▸ **ACTIVITY**
From the line containing "SD pin MOSI: D9 -> D11" through the last line below, copy every line exactly, leaving out the pictures.

▸ **RECORDS FOR THIS EXERCISE**
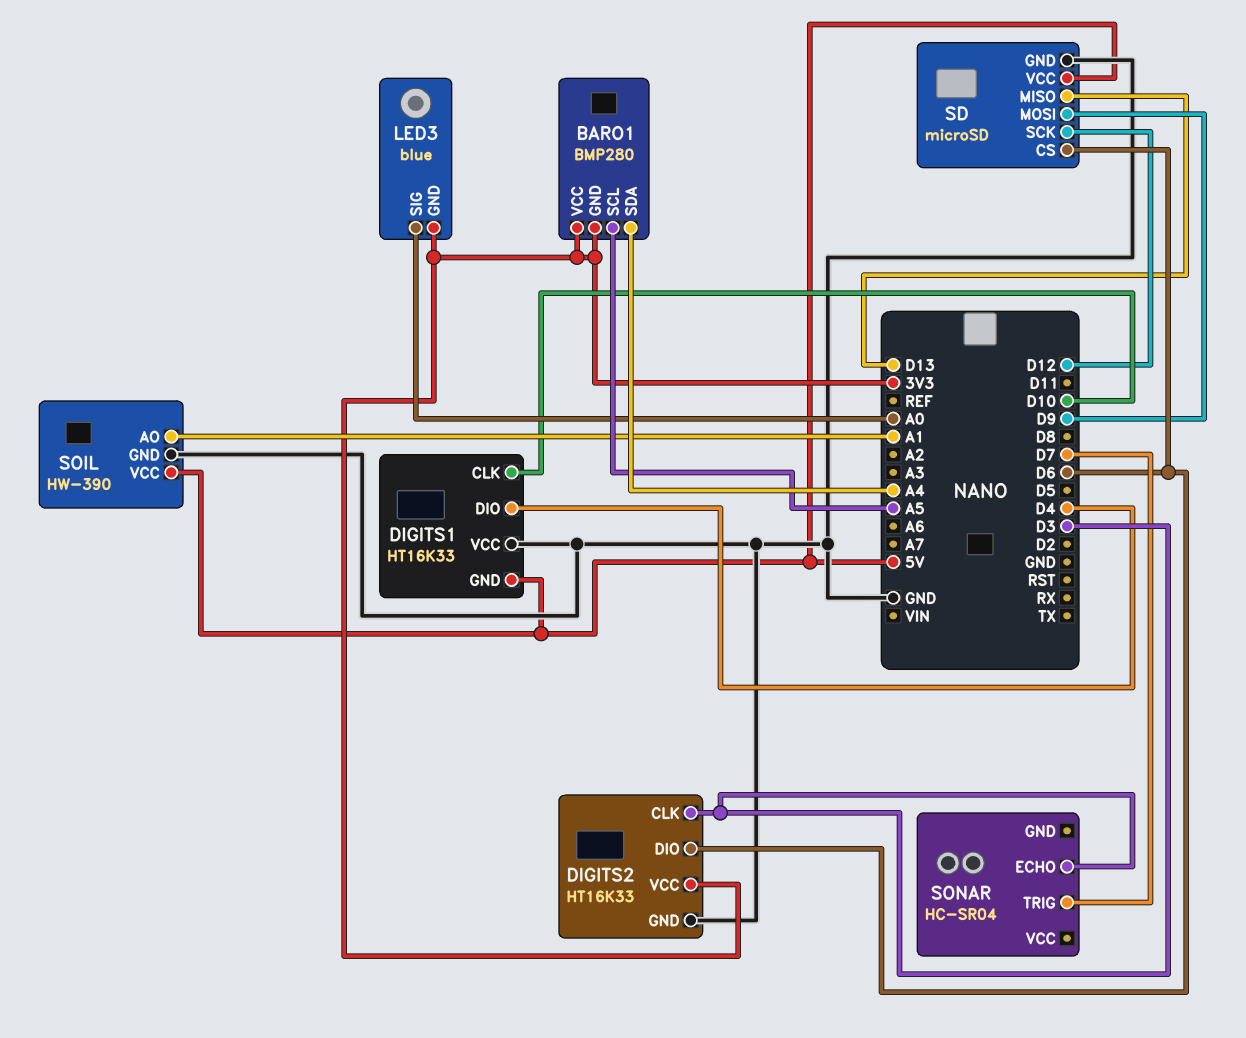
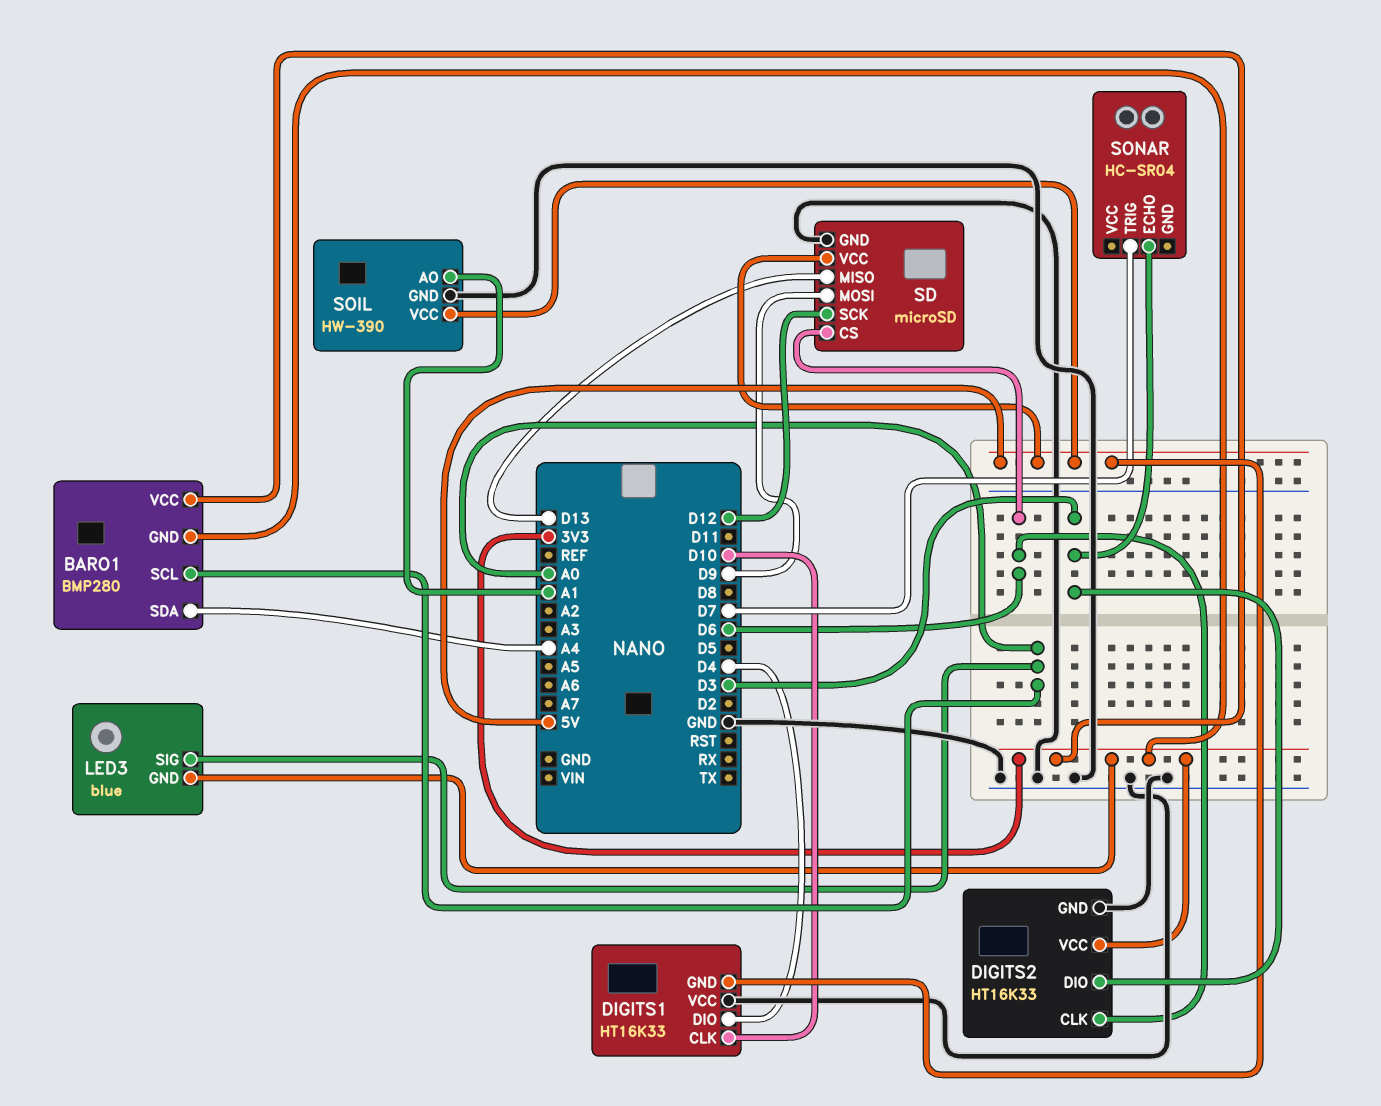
BARO1 pin SCL: A5 -> A0
DIGITS2 pin CLK: D3 -> D6
DIGITS2 pin DIO: D6 -> D3

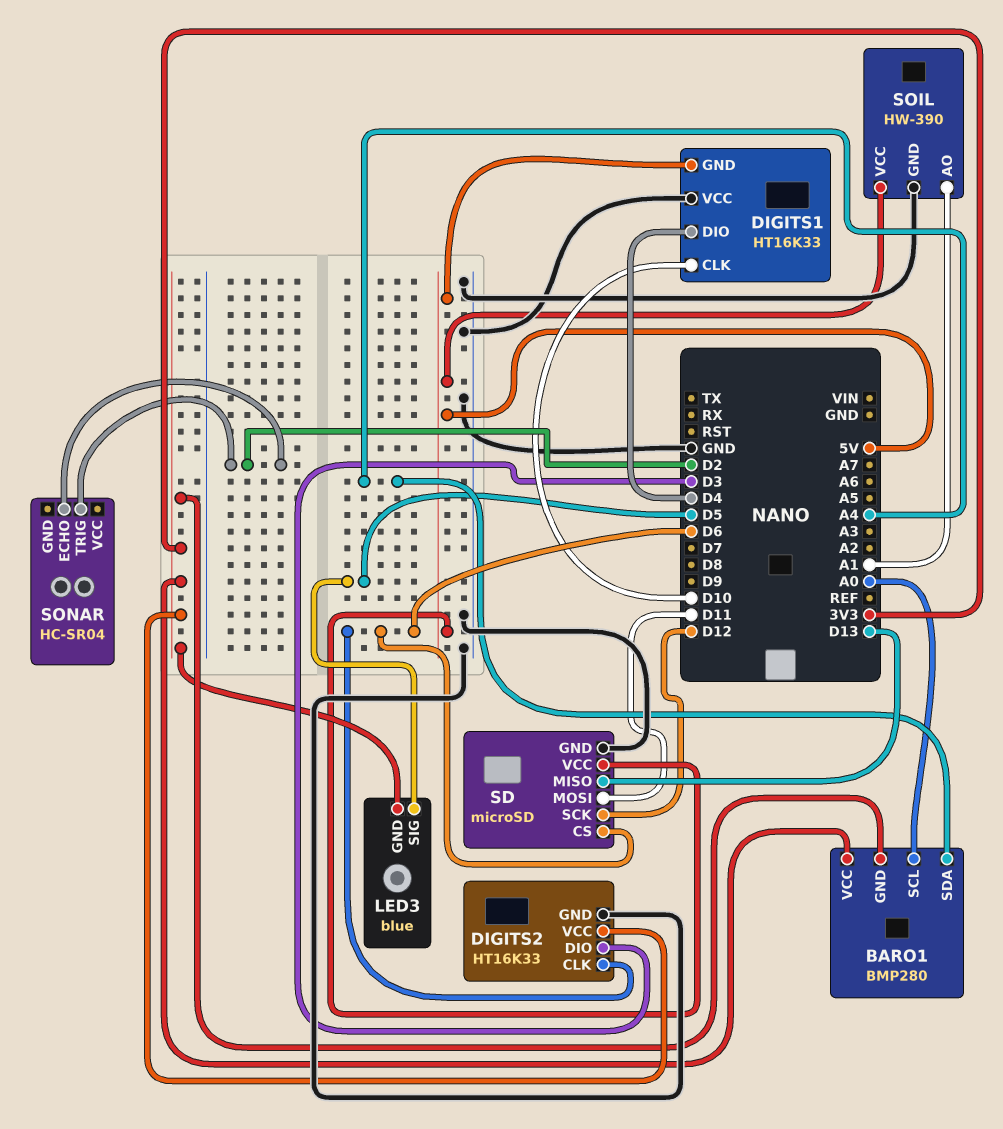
LED3 pin SIG: A0 -> D5
SD pin MOSI: D9 -> D11
SONAR pin ECHO: D3 -> D2
SONAR pin TRIG: D7 -> D2

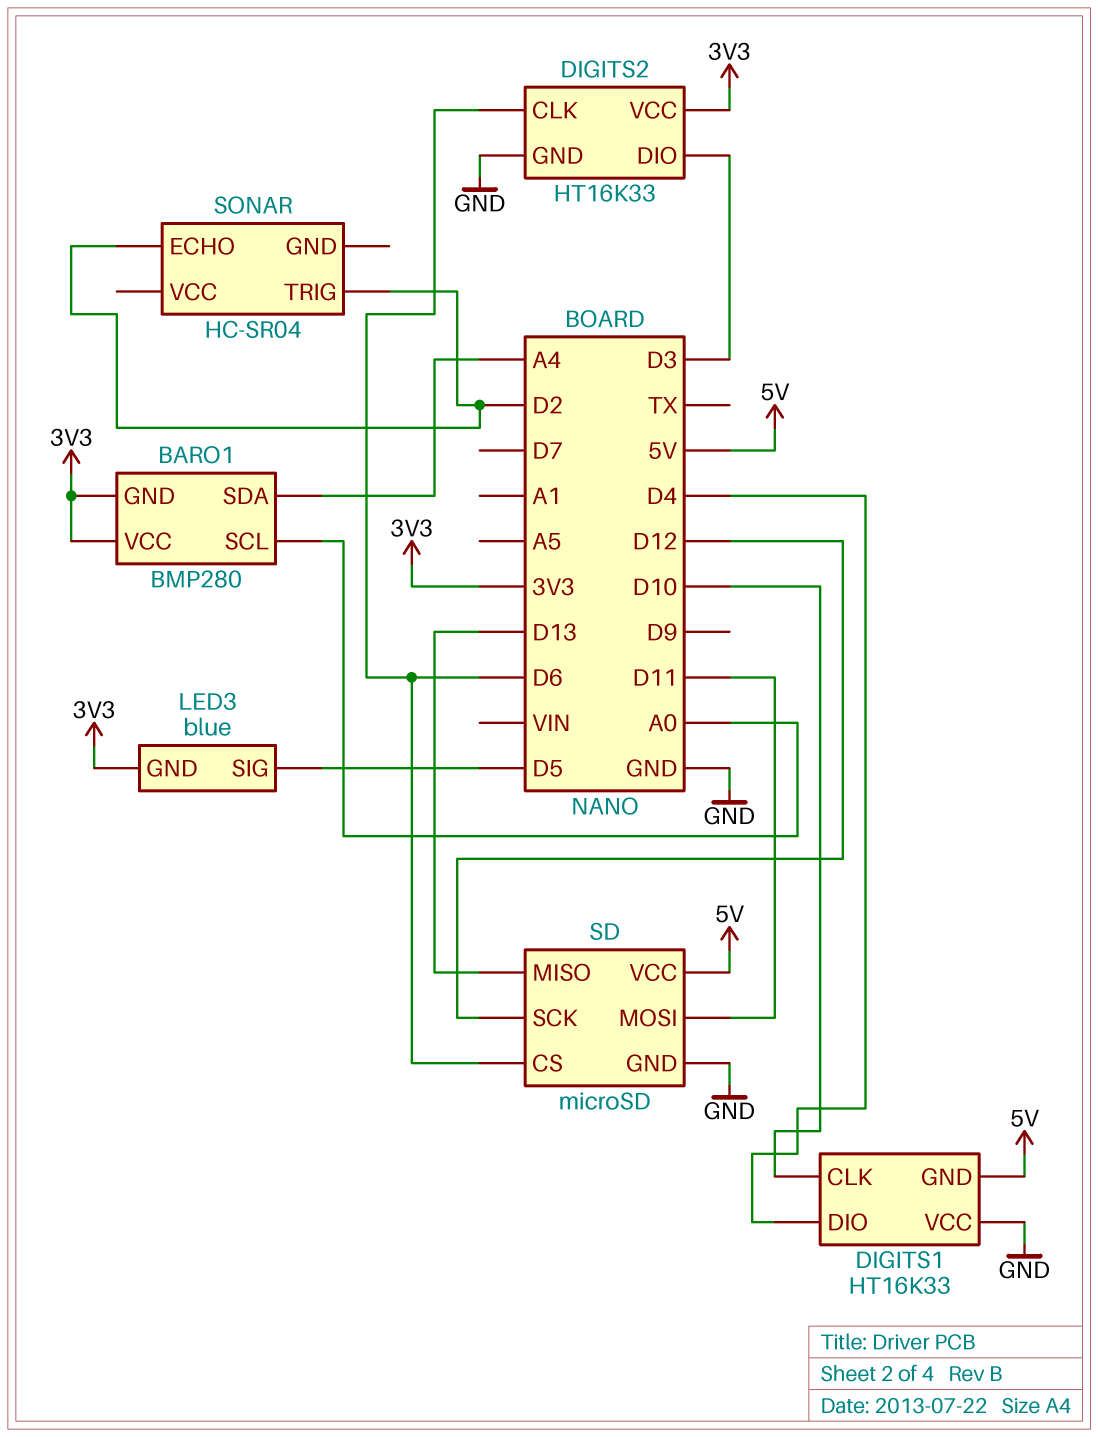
SOIL: HW-390 -> none
SOIL pin AO: A1 -> none
SOIL pin GND: GND -> none
SOIL pin VCC: 5V -> none

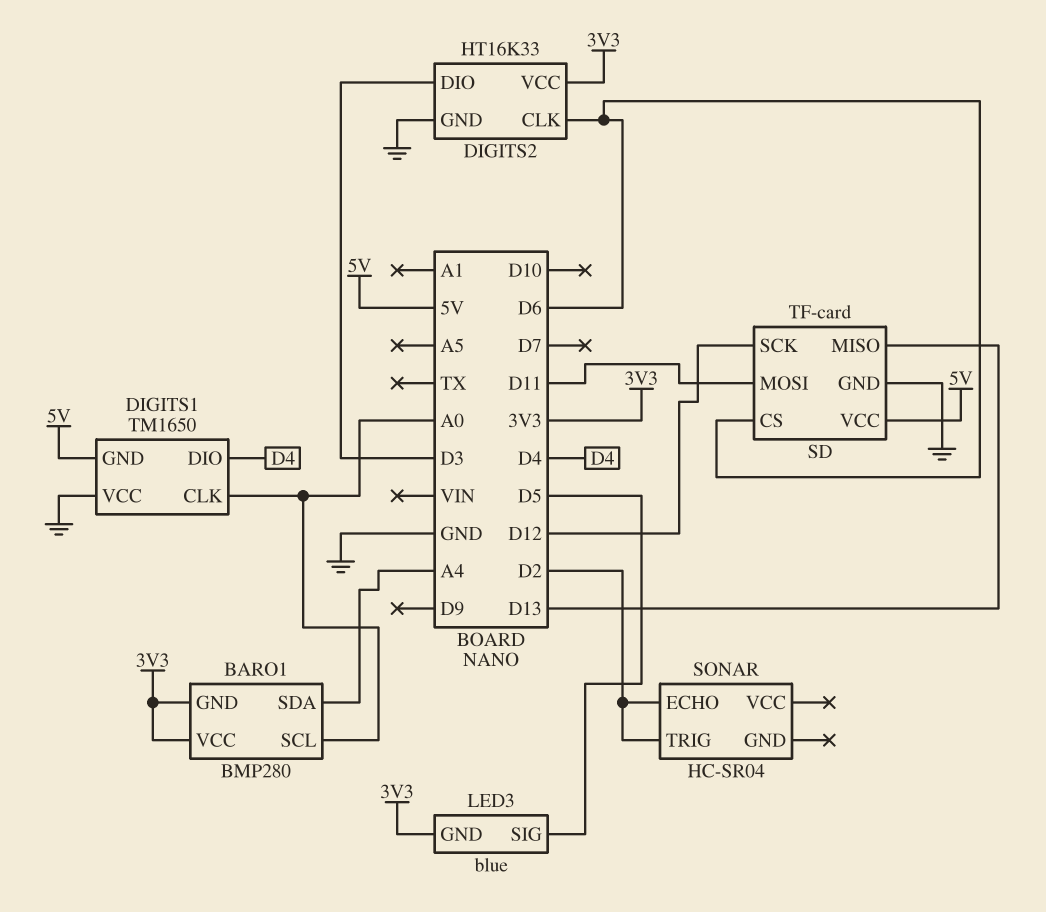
DIGITS1: HT16K33 -> TM1650
DIGITS1 pin CLK: D10 -> A0
SD: microSD -> TF-card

▸ **EXERCISE RESULT**
SD pin MOSI: D9 -> D11
SONAR pin ECHO: D3 -> D2
SONAR pin TRIG: D7 -> D2

SOIL: HW-390 -> none
SOIL pin AO: A1 -> none
SOIL pin GND: GND -> none
SOIL pin VCC: 5V -> none

DIGITS1: HT16K33 -> TM1650
DIGITS1 pin CLK: D10 -> A0
SD: microSD -> TF-card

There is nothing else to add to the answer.